## What is being asked:
An exact copy of the entries is required, with every image omitted.

## Material supplied:
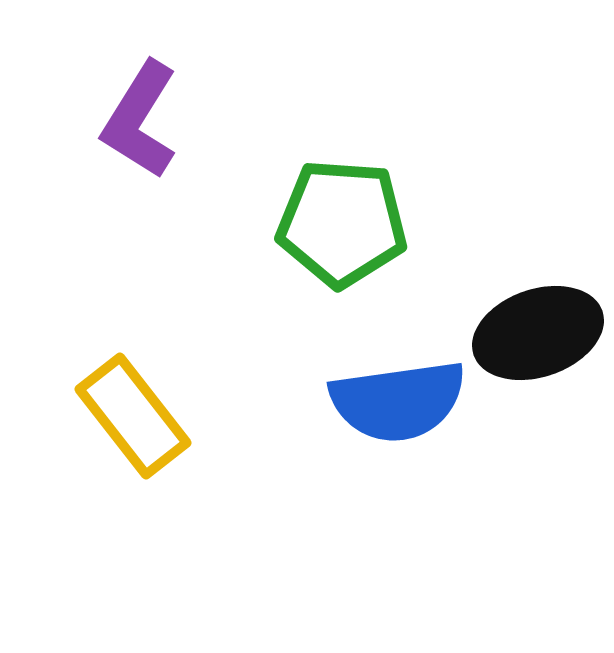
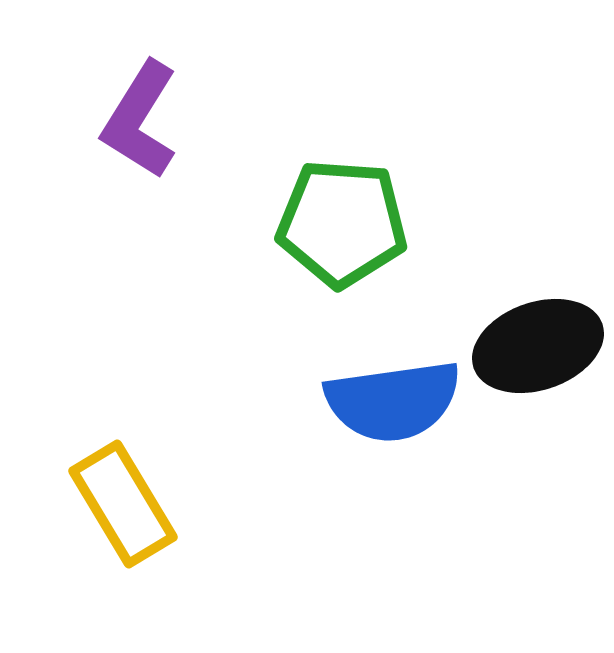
black ellipse: moved 13 px down
blue semicircle: moved 5 px left
yellow rectangle: moved 10 px left, 88 px down; rotated 7 degrees clockwise
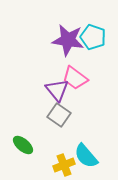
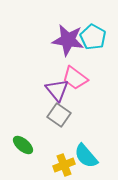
cyan pentagon: rotated 10 degrees clockwise
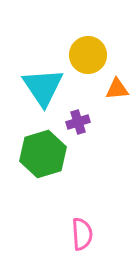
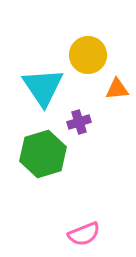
purple cross: moved 1 px right
pink semicircle: moved 2 px right; rotated 72 degrees clockwise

## Solution:
black ellipse: moved 13 px down
blue semicircle: moved 5 px left
yellow rectangle: moved 10 px left, 88 px down; rotated 7 degrees clockwise
cyan pentagon: rotated 10 degrees clockwise
purple cross: moved 1 px right
pink semicircle: moved 2 px right; rotated 72 degrees clockwise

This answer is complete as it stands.